**What needs to be done**
What lines in the records below contain the string "none"? Copy every one.
BEGIN Record extracts
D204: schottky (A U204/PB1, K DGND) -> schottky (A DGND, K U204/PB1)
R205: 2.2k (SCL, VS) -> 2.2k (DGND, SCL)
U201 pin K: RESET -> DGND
END Record extracts
BEGIN Record extracts
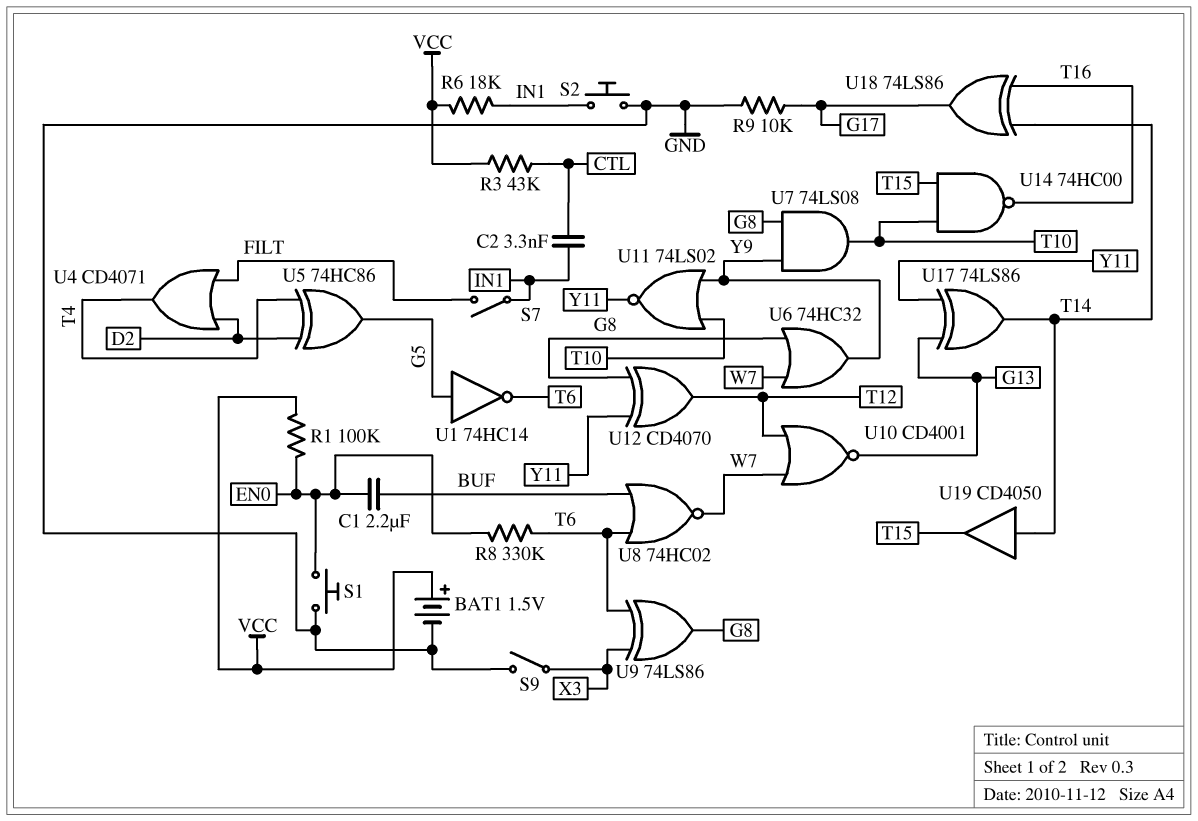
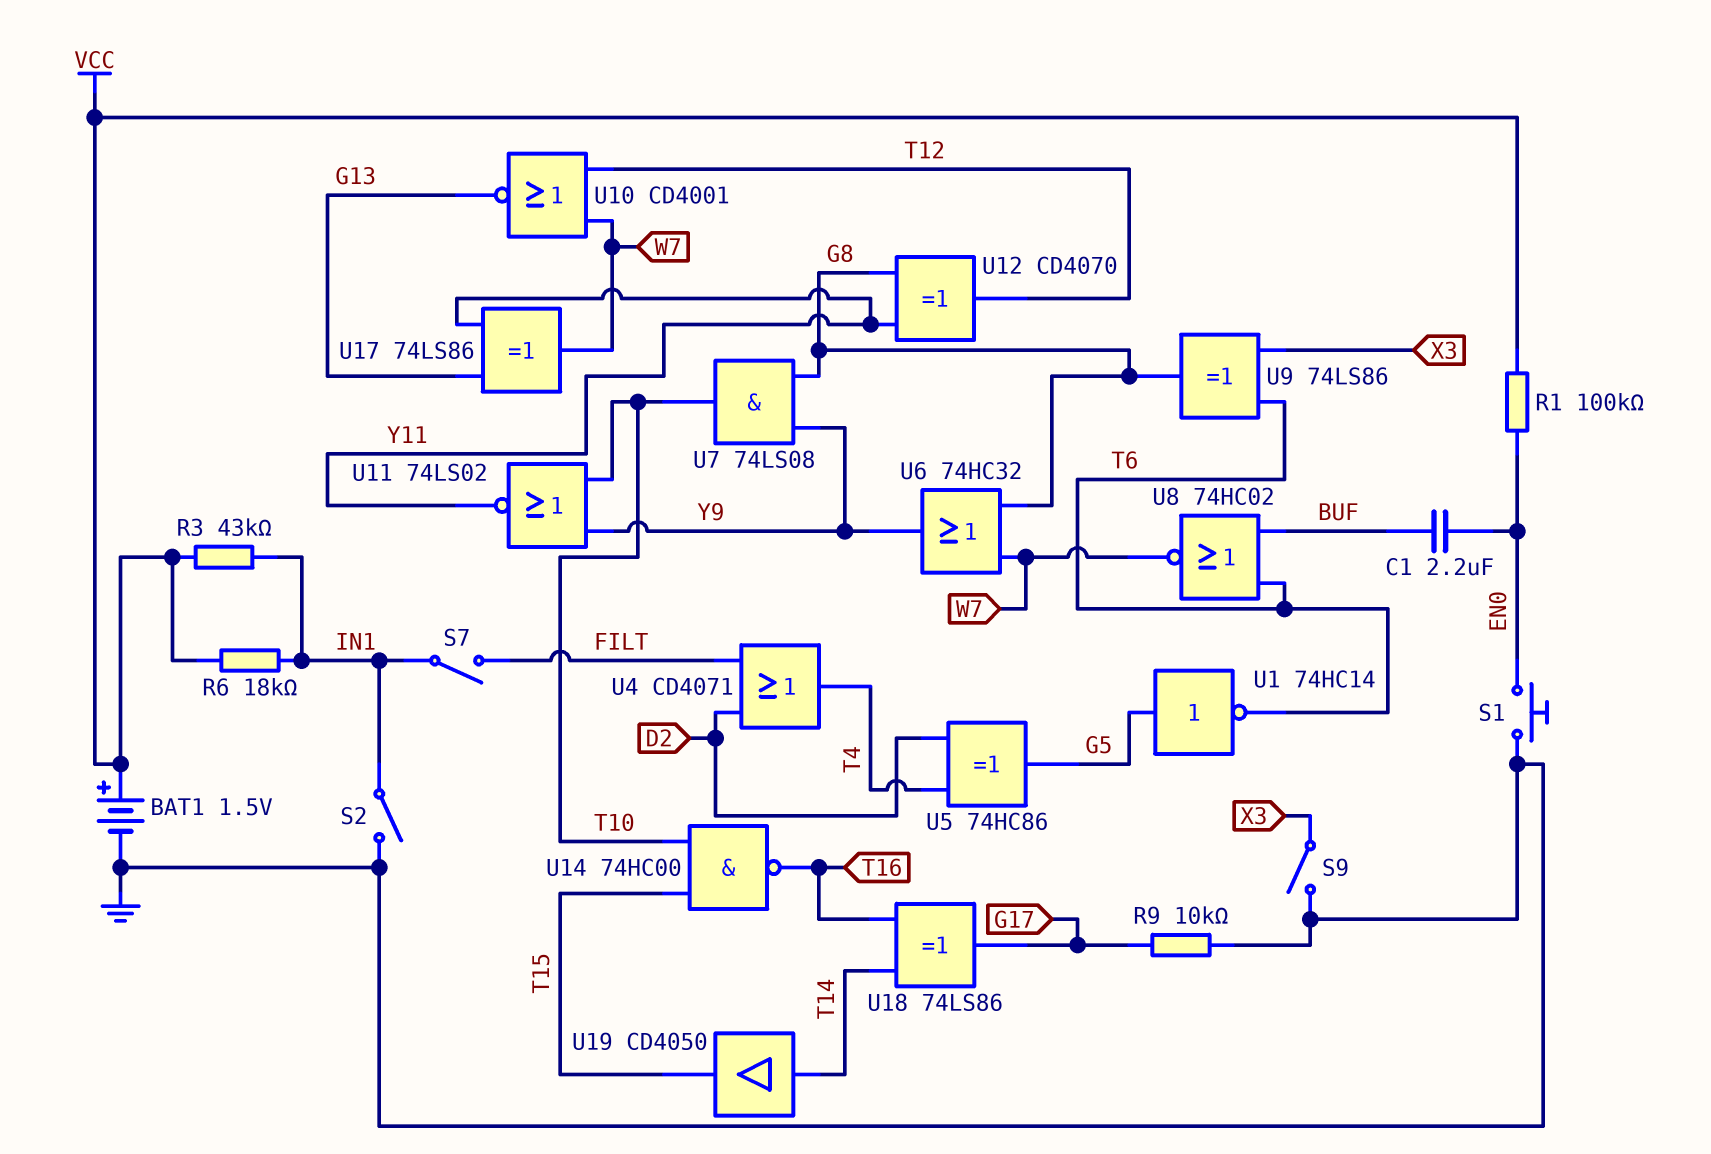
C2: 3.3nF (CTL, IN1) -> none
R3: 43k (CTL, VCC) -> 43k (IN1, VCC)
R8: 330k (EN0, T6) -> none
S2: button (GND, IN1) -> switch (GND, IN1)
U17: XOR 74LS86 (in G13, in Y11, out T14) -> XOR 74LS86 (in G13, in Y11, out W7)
END Record extracts
**Response to the exercise**
C2: 3.3nF (CTL, IN1) -> none
R8: 330k (EN0, T6) -> none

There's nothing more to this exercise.